WHAT YOU SHOULD DO
Give the lines again exactly, from the one holding "Mask anything matching" to the last line of the listing below, both ends included and nothing added.
begin SOURCE MATERIAL
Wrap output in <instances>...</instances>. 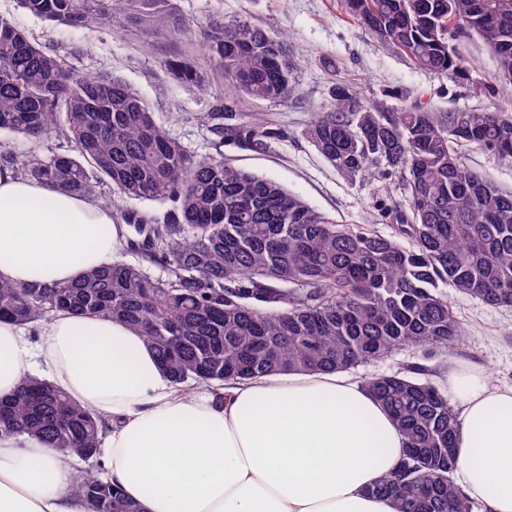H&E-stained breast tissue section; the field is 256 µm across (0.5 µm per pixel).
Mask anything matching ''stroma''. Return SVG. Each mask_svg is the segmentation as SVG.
I'll use <instances>...</instances> for the list:
<instances>
[{
    "label": "stroma",
    "mask_w": 512,
    "mask_h": 512,
    "mask_svg": "<svg viewBox=\"0 0 512 512\" xmlns=\"http://www.w3.org/2000/svg\"><path fill=\"white\" fill-rule=\"evenodd\" d=\"M178 6L191 25H204L215 13L240 16L266 30L285 34L295 47L299 59L298 97L285 104H238L242 113L262 114L280 127V137L267 150L258 153L222 143L202 126L201 117L223 111L231 96L224 80H216L211 93L197 95L159 66L160 56L180 53L204 62L196 42L171 38L147 53L142 49L145 36L134 26L120 36L108 29L90 32L58 27L29 14L17 0H0V15L12 19L38 45L64 55L76 74L117 77L131 85L151 104L155 120L191 151L202 156H224L238 167L278 182L339 223L371 228L386 236L396 233L395 223L385 219L382 211L383 205L400 198L393 182L344 176L305 136L314 114L330 101L336 84H352L367 100L386 107L399 106L419 95L430 97L433 106L442 112L490 105L483 88L492 82L496 63L476 39L468 54L470 82L457 88L368 34L344 12L341 0H178ZM444 291L467 331L466 342L456 352L436 349L425 355L410 348L356 368L355 376L392 373L416 364L438 373L460 365L486 372L490 384L512 386V307L488 306L449 285Z\"/></svg>",
    "instance_id": "1"
}]
</instances>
end SOURCE MATERIAL
THE ANSWER
Mask anything matching ''stroma''. Return SVG. Each mask_svg is the segmentation as SVG.
I'll use <instances>...</instances> for the list:
<instances>
[{
    "label": "stroma",
    "mask_w": 512,
    "mask_h": 512,
    "mask_svg": "<svg viewBox=\"0 0 512 512\" xmlns=\"http://www.w3.org/2000/svg\"><path fill=\"white\" fill-rule=\"evenodd\" d=\"M178 6L191 25H204L215 13L240 16L266 30L285 34L295 47L299 59L298 97L285 104H238L242 113L262 114L280 127V137L267 150L258 153L222 143L202 126L201 117L223 111L231 96L224 80H216L211 93L197 95L159 66L160 56L180 53L204 62L196 42L171 38L147 53L142 49L145 36L134 26L120 36L108 29L90 32L58 27L29 14L17 0H0V15L12 19L38 45L64 55L76 74L117 77L131 85L151 104L155 120L191 151L202 156H224L238 167L278 182L339 223L371 228L386 236L396 233L395 223L385 219L382 211L383 205L400 198L393 182L344 176L305 136L314 114L330 101L336 84H352L367 100L386 107L399 106L419 95L430 97L433 106L442 112L490 105L483 88L492 82L496 63L476 39L468 54L470 82L457 88L368 34L344 12L341 0H178ZM444 291L467 331L466 342L456 352L436 349L425 355L410 348L356 368L355 376L392 373L416 364L438 373L460 365L486 372L490 384L512 386V307L488 306L449 285Z\"/></svg>",
    "instance_id": "1"
}]
</instances>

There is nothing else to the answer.